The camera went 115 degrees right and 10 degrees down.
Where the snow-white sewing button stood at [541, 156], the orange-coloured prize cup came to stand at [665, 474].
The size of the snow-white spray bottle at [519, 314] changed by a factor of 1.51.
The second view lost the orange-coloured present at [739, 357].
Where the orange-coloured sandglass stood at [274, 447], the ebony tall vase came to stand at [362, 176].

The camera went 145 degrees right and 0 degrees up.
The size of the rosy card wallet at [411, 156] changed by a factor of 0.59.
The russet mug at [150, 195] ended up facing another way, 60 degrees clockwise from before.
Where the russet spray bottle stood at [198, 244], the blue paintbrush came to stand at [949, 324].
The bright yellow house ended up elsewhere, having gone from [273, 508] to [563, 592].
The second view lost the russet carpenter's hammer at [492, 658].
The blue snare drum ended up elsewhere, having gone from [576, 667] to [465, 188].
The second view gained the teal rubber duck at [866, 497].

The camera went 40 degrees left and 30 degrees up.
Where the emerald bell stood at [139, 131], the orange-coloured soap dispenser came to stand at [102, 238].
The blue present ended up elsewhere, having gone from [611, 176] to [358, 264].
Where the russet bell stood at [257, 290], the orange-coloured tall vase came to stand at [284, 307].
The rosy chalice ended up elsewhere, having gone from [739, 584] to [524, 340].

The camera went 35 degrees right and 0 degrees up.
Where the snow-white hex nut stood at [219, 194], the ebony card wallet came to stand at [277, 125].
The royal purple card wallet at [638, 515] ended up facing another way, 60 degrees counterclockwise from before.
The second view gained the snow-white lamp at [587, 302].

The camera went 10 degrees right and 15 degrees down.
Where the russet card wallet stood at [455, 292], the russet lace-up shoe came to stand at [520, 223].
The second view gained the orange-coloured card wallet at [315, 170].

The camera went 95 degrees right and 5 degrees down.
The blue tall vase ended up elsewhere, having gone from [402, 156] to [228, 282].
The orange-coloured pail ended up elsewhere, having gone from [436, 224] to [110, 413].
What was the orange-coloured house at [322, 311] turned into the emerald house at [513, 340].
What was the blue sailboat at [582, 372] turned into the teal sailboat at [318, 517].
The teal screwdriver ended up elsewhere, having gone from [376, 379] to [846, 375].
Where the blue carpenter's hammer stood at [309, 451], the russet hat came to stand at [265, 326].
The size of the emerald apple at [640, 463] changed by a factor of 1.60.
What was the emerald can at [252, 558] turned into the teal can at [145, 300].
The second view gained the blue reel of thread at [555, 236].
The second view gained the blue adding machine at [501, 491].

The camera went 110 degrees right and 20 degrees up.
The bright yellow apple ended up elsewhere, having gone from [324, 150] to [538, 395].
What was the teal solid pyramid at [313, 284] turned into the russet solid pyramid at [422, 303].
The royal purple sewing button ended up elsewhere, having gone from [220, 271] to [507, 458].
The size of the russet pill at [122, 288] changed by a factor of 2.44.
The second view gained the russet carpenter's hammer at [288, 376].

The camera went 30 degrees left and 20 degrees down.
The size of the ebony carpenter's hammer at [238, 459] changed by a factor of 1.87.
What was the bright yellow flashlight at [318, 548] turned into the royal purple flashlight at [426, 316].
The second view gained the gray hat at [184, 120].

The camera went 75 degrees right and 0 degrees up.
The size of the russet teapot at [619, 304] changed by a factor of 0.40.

━━━

• _Problem to work on_
Word for word, restate the lines of the data above that fall between the line holding "The size of the snow-white" and the line holding "The second view lost the orange-coloured", inclusive, and no other lines.

• _Response to this task_
The size of the snow-white spray bottle at [519, 314] changed by a factor of 1.51.
The second view lost the orange-coloured present at [739, 357].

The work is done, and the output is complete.